DATA EXCERPTS:
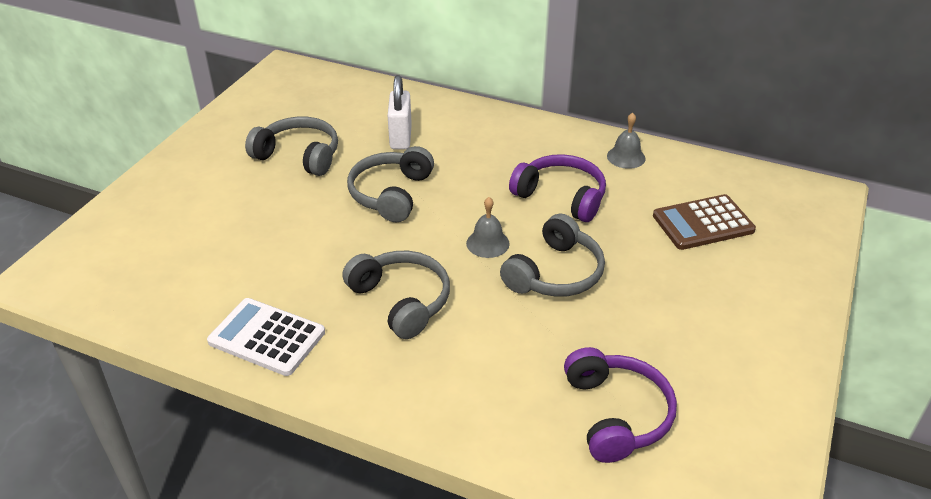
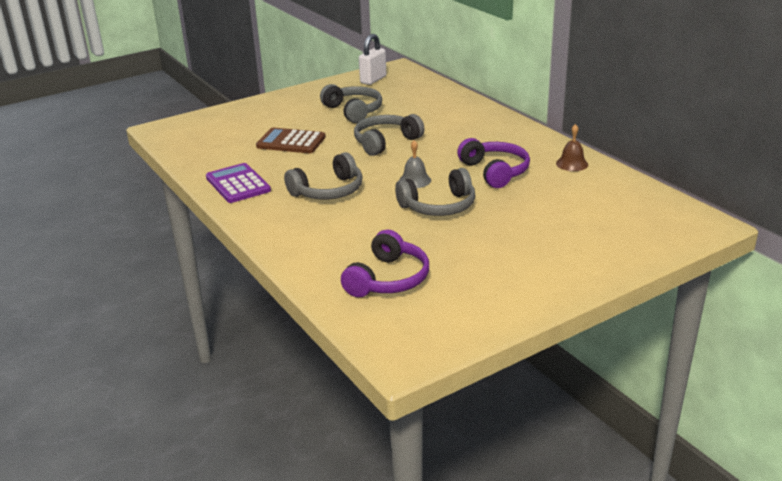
camera: 35 degrees right, 10 degrees down
(267, 337) = (238, 184): white calculator -> purple calculator
(400, 138) = (426, 117): white padlock -> white padlock (373, 80)
(401, 301) = (328, 191): grey headphones -> grey headphones turned 60 degrees clockwise
(626, 157) = (572, 164): grey bell -> brown bell
(703, 223) = (580, 212): brown calculator -> brown calculator (291, 142)

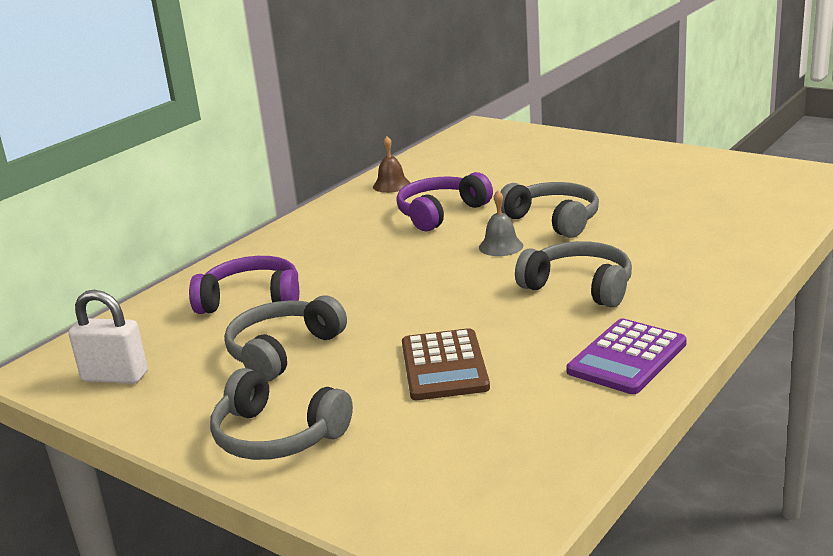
camera: 110 degrees left, 5 degrees down
(385, 142) = (396, 292): grey headphones -> grey headphones (277, 435)
(388, 279) = (726, 207): purple headphones -> purple headphones (251, 300)

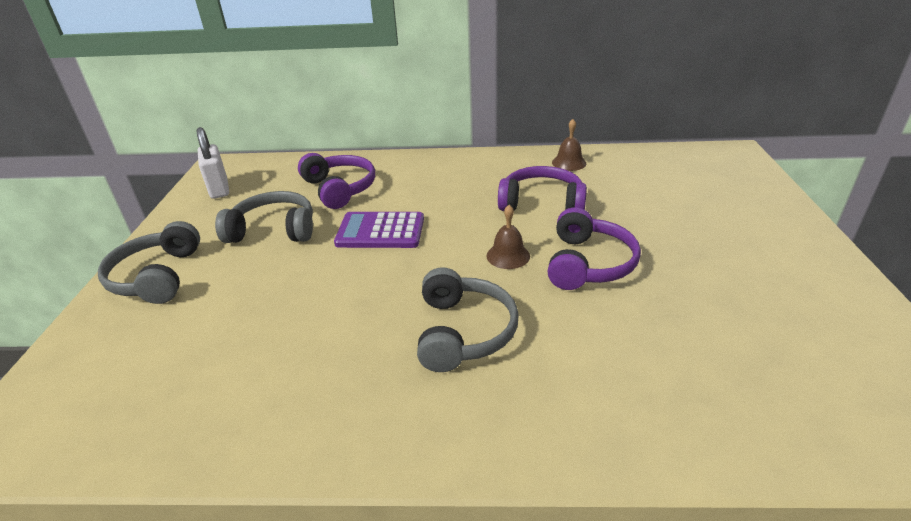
camera: 55 degrees right, 10 degrees up
(444, 366) = (279, 310): brown calculator -> none
(501, 246) = (508, 256): grey bell -> brown bell
(553, 220) = (588, 263): grey headphones -> purple headphones
(627, 358) = (337, 419): purple calculator -> purple calculator (380, 231)

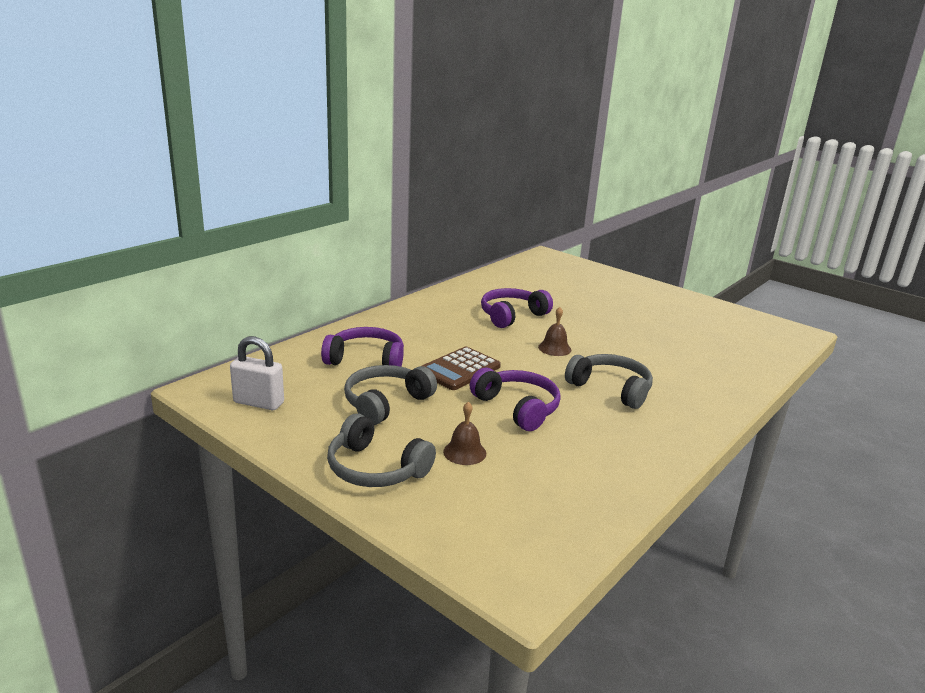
camera: 55 degrees left, 10 degrees down
(380, 231) = (459, 369): purple calculator -> brown calculator
(569, 163) = (477, 288): brown bell -> brown bell (464, 452)
(588, 263) = (595, 334): purple headphones -> purple headphones (517, 408)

ABOUT THIS EXERCISE:
The full data, repeated exactly and stripped of its pictures, is the expected answer.

RESULT FOR THIS TASK:
camera: 35 degrees right, 10 degrees down
(267, 337) = (238, 184): white calculator -> purple calculator
(400, 138) = (426, 117): white padlock -> white padlock (373, 80)
(401, 301) = (328, 191): grey headphones -> grey headphones turned 60 degrees clockwise
(626, 157) = (572, 164): grey bell -> brown bell
(703, 223) = (580, 212): brown calculator -> brown calculator (291, 142)

camera: 110 degrees left, 5 degrees down
(385, 142) = (396, 292): grey headphones -> grey headphones (277, 435)
(388, 279) = (726, 207): purple headphones -> purple headphones (251, 300)

camera: 55 degrees right, 10 degrees up
(444, 366) = (279, 310): brown calculator -> none
(501, 246) = (508, 256): grey bell -> brown bell
(553, 220) = (588, 263): grey headphones -> purple headphones
(627, 358) = (337, 419): purple calculator -> purple calculator (380, 231)

camera: 55 degrees left, 10 degrees down
(380, 231) = (459, 369): purple calculator -> brown calculator
(569, 163) = (477, 288): brown bell -> brown bell (464, 452)
(588, 263) = (595, 334): purple headphones -> purple headphones (517, 408)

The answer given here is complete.